▸ **What is being asked**
An exact restatement of every record is required.

*** Opening of Supplied records ***

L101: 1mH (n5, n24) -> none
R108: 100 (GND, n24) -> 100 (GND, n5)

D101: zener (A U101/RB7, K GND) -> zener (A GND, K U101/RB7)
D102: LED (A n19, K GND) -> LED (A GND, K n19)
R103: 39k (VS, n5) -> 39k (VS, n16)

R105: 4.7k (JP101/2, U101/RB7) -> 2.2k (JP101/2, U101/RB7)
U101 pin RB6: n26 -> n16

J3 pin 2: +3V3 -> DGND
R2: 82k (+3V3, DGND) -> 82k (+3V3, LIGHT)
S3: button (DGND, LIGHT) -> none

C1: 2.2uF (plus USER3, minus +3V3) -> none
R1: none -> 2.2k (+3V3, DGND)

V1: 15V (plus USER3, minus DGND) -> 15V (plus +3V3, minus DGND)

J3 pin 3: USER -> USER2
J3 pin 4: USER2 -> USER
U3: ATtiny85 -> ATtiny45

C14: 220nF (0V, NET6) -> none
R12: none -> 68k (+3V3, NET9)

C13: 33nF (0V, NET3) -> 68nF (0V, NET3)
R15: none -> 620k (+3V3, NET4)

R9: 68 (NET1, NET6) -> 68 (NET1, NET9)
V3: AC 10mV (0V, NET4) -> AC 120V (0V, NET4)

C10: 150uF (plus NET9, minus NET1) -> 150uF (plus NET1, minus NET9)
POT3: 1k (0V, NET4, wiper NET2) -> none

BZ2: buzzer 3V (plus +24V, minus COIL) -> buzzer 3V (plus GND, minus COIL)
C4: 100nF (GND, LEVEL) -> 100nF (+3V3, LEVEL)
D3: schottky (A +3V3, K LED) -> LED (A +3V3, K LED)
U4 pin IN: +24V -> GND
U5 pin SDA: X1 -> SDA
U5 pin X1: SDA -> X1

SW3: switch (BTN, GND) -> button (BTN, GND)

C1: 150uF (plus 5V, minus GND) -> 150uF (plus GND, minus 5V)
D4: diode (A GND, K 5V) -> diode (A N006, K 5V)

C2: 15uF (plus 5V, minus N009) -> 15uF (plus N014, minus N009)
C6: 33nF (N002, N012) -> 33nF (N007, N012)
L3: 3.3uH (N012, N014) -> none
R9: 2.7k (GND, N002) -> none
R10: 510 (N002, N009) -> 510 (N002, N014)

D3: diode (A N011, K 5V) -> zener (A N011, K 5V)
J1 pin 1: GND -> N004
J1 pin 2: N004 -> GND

*** Close of Supplied records ***

▸ **Solved problem**
L101: 1mH (n5, n24) -> none
R108: 100 (GND, n24) -> 100 (GND, n5)

D101: zener (A U101/RB7, K GND) -> zener (A GND, K U101/RB7)
D102: LED (A n19, K GND) -> LED (A GND, K n19)
R103: 39k (VS, n5) -> 39k (VS, n16)

R105: 4.7k (JP101/2, U101/RB7) -> 2.2k (JP101/2, U101/RB7)
U101 pin RB6: n26 -> n16

J3 pin 2: +3V3 -> DGND
R2: 82k (+3V3, DGND) -> 82k (+3V3, LIGHT)
S3: button (DGND, LIGHT) -> none

C1: 2.2uF (plus USER3, minus +3V3) -> none
R1: none -> 2.2k (+3V3, DGND)

V1: 15V (plus USER3, minus DGND) -> 15V (plus +3V3, minus DGND)

J3 pin 3: USER -> USER2
J3 pin 4: USER2 -> USER
U3: ATtiny85 -> ATtiny45

C14: 220nF (0V, NET6) -> none
R12: none -> 68k (+3V3, NET9)

C13: 33nF (0V, NET3) -> 68nF (0V, NET3)
R15: none -> 620k (+3V3, NET4)

R9: 68 (NET1, NET6) -> 68 (NET1, NET9)
V3: AC 10mV (0V, NET4) -> AC 120V (0V, NET4)

C10: 150uF (plus NET9, minus NET1) -> 150uF (plus NET1, minus NET9)
POT3: 1k (0V, NET4, wiper NET2) -> none

BZ2: buzzer 3V (plus +24V, minus COIL) -> buzzer 3V (plus GND, minus COIL)
C4: 100nF (GND, LEVEL) -> 100nF (+3V3, LEVEL)
D3: schottky (A +3V3, K LED) -> LED (A +3V3, K LED)
U4 pin IN: +24V -> GND
U5 pin SDA: X1 -> SDA
U5 pin X1: SDA -> X1

SW3: switch (BTN, GND) -> button (BTN, GND)

C1: 150uF (plus 5V, minus GND) -> 150uF (plus GND, minus 5V)
D4: diode (A GND, K 5V) -> diode (A N006, K 5V)

C2: 15uF (plus 5V, minus N009) -> 15uF (plus N014, minus N009)
C6: 33nF (N002, N012) -> 33nF (N007, N012)
L3: 3.3uH (N012, N014) -> none
R9: 2.7k (GND, N002) -> none
R10: 510 (N002, N009) -> 510 (N002, N014)

D3: diode (A N011, K 5V) -> zener (A N011, K 5V)
J1 pin 1: GND -> N004
J1 pin 2: N004 -> GND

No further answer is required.